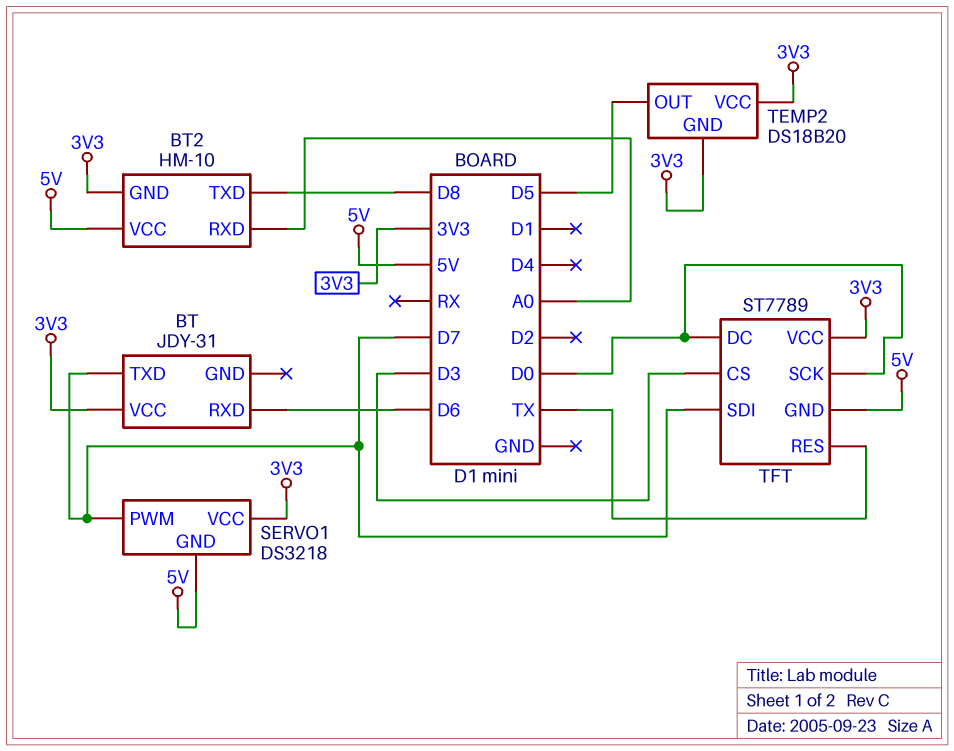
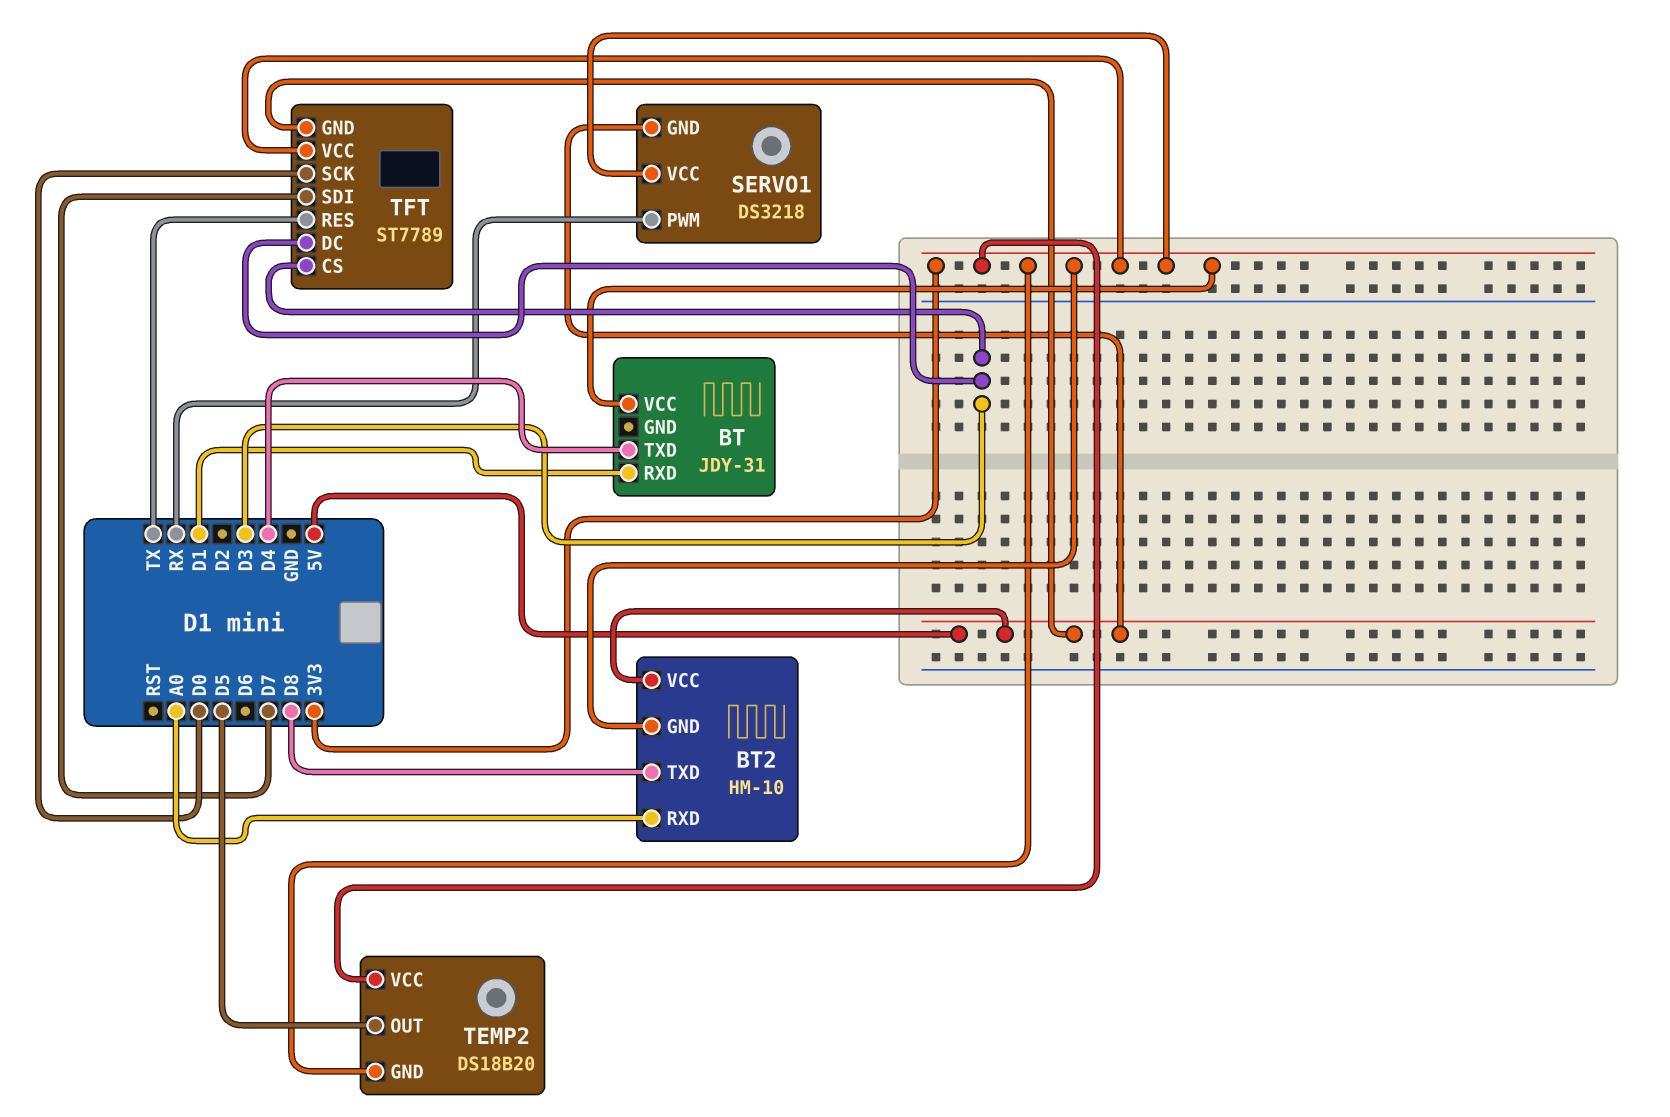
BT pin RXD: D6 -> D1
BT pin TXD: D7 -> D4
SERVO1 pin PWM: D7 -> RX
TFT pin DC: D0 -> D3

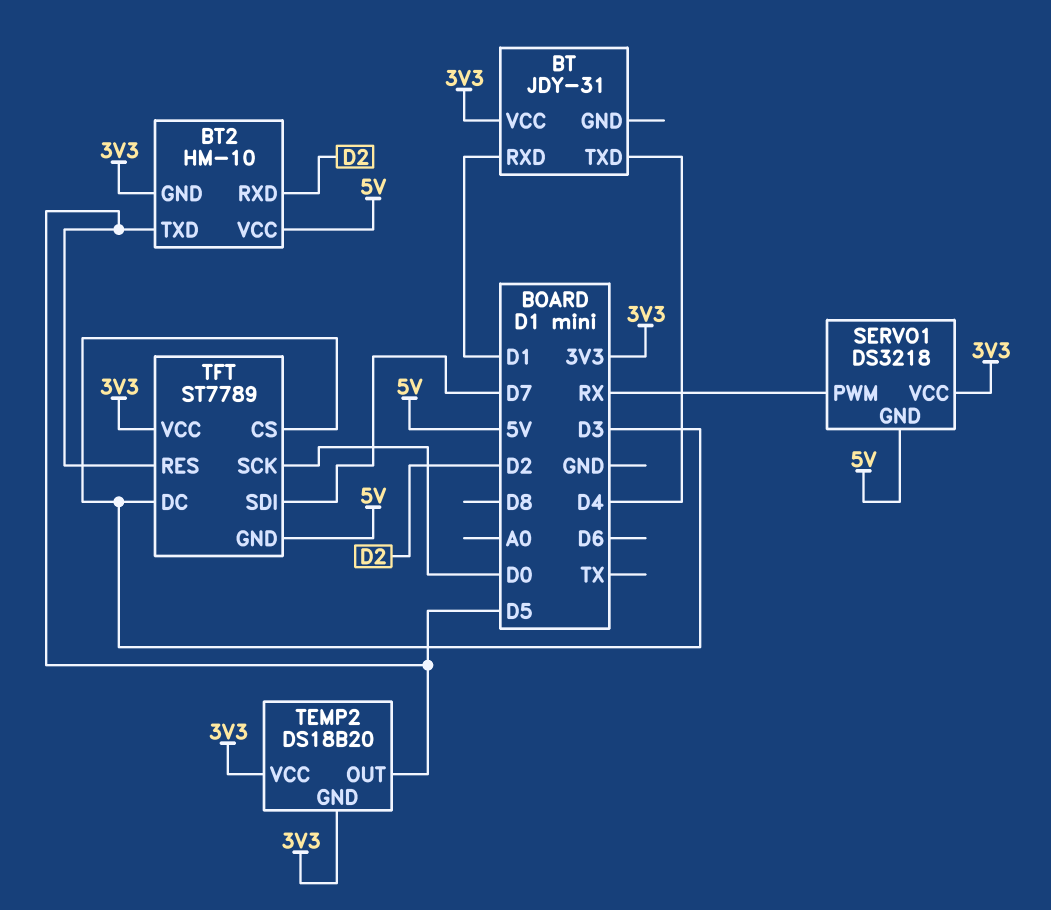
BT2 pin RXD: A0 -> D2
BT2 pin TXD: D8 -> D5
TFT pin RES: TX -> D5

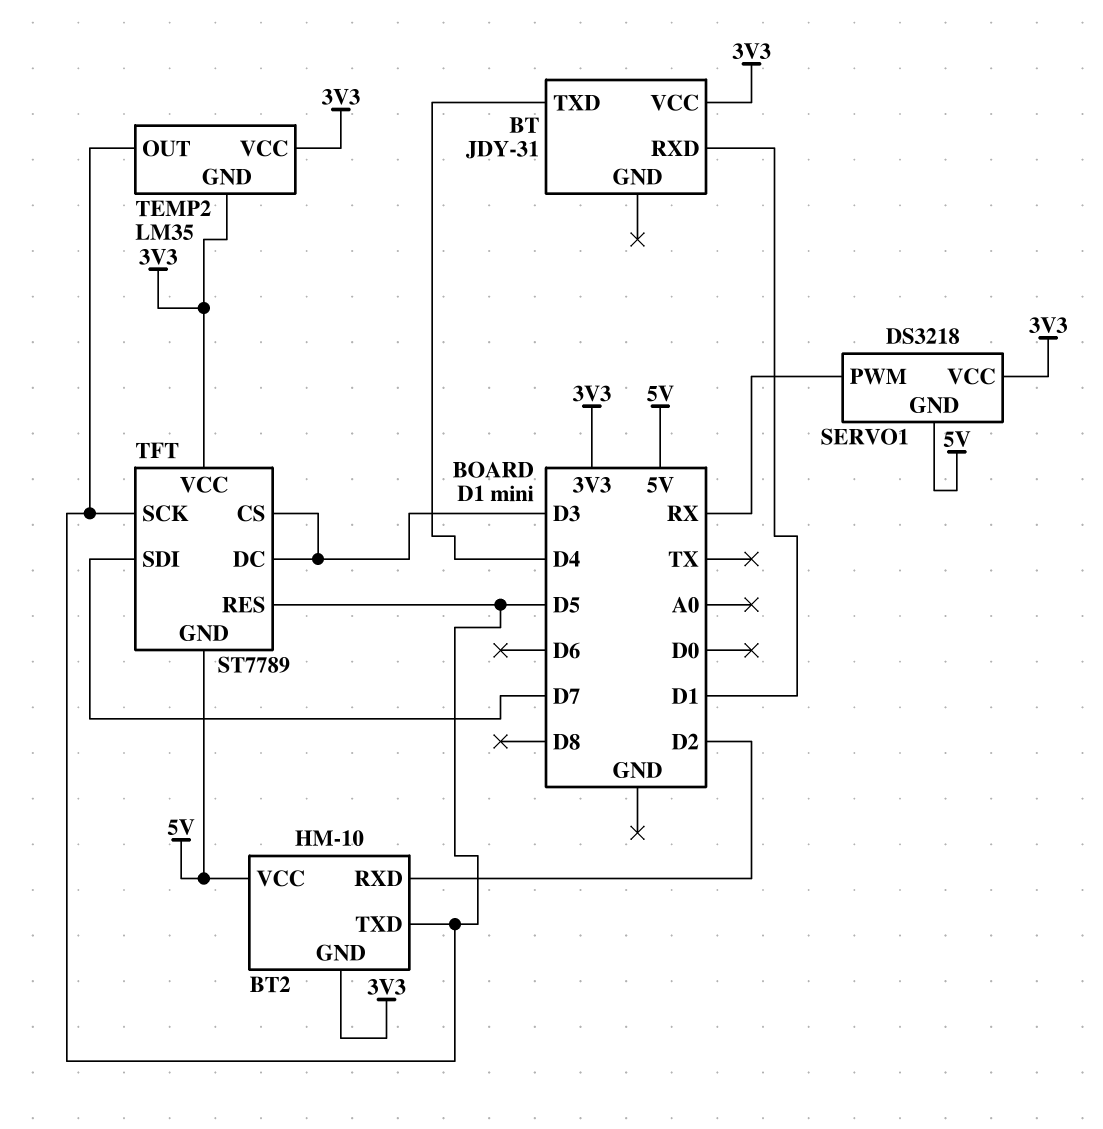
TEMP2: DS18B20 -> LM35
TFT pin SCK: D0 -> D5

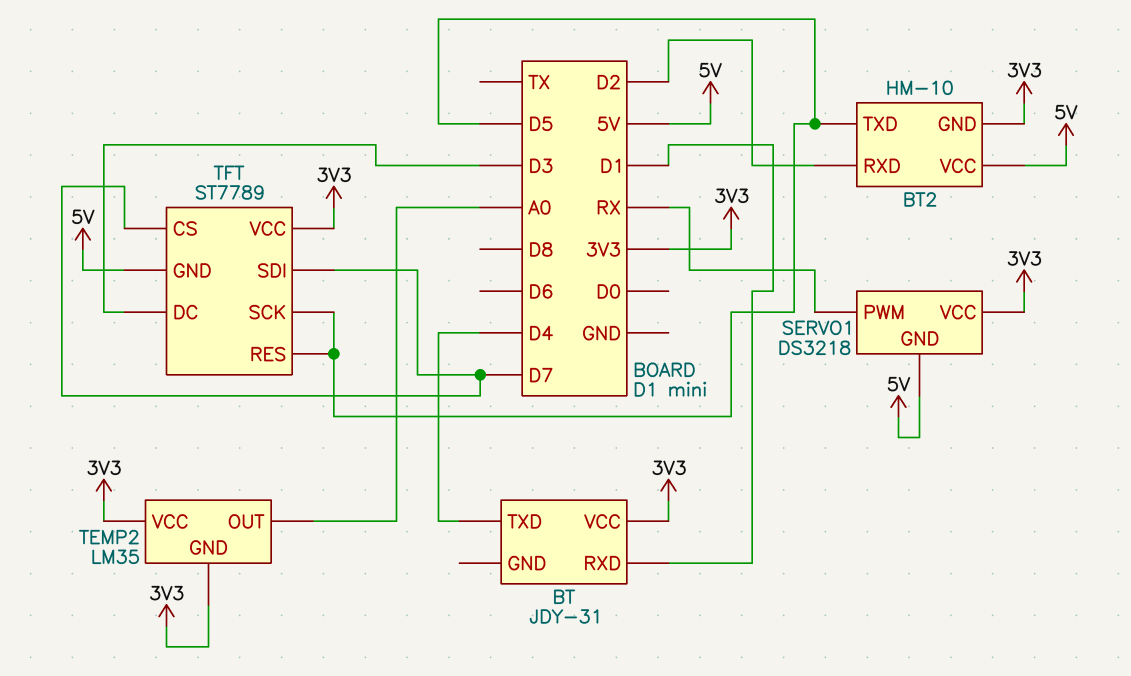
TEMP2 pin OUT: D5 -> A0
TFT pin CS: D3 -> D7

◆ Exercise brief ◆
Retype the full listing exactly; pictures stay out.

◆ Reply to the exercise ◆
BT pin RXD: D6 -> D1
BT pin TXD: D7 -> D4
SERVO1 pin PWM: D7 -> RX
TFT pin DC: D0 -> D3

BT2 pin RXD: A0 -> D2
BT2 pin TXD: D8 -> D5
TFT pin RES: TX -> D5

TEMP2: DS18B20 -> LM35
TFT pin SCK: D0 -> D5

TEMP2 pin OUT: D5 -> A0
TFT pin CS: D3 -> D7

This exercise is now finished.